• _Records supplied_
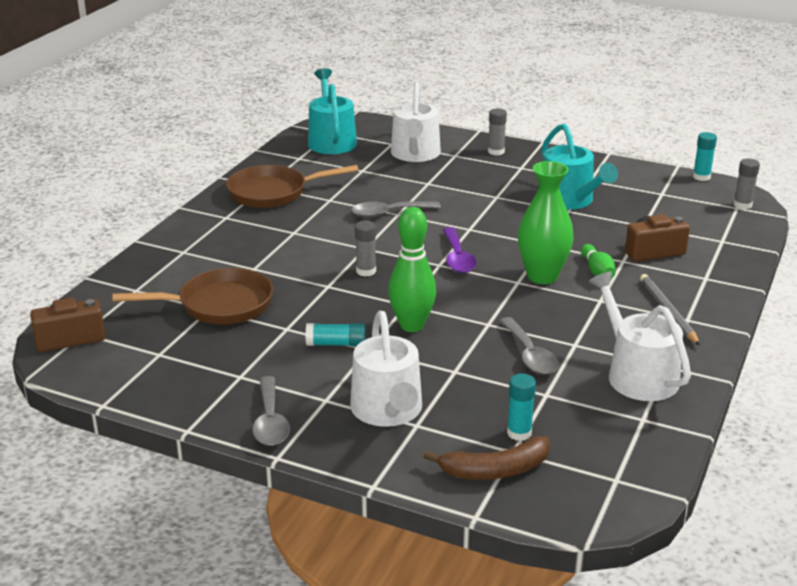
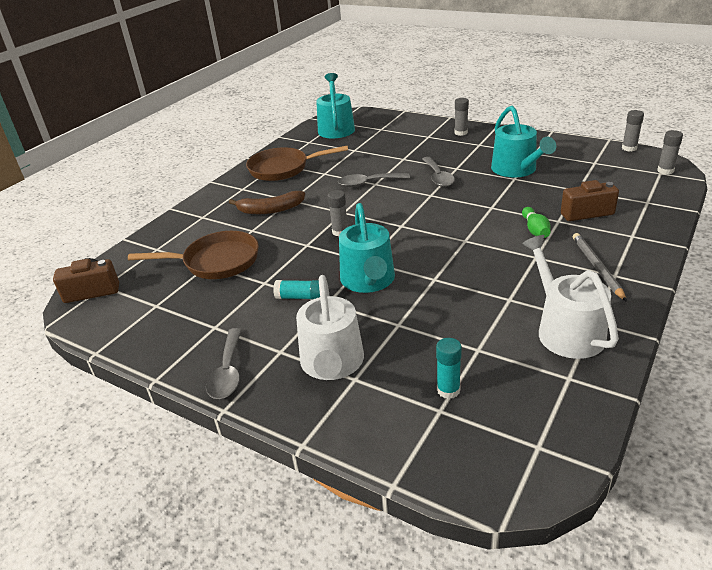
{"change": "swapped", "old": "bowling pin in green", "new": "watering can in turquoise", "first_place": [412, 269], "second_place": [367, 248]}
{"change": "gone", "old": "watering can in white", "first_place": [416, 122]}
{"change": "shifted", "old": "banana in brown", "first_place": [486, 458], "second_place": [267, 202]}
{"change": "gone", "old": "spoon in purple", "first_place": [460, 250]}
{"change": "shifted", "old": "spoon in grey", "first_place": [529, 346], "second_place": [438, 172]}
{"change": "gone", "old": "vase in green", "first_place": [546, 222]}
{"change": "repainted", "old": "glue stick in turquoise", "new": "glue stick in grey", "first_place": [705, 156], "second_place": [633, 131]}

• _About this exercise_
All of the material should be reproduced exactly, apart from the pictures.

• _Answer box_
{"change": "swapped", "old": "bowling pin in green", "new": "watering can in turquoise", "first_place": [412, 269], "second_place": [367, 248]}
{"change": "gone", "old": "watering can in white", "first_place": [416, 122]}
{"change": "shifted", "old": "banana in brown", "first_place": [486, 458], "second_place": [267, 202]}
{"change": "gone", "old": "spoon in purple", "first_place": [460, 250]}
{"change": "shifted", "old": "spoon in grey", "first_place": [529, 346], "second_place": [438, 172]}
{"change": "gone", "old": "vase in green", "first_place": [546, 222]}
{"change": "repainted", "old": "glue stick in turquoise", "new": "glue stick in grey", "first_place": [705, 156], "second_place": [633, 131]}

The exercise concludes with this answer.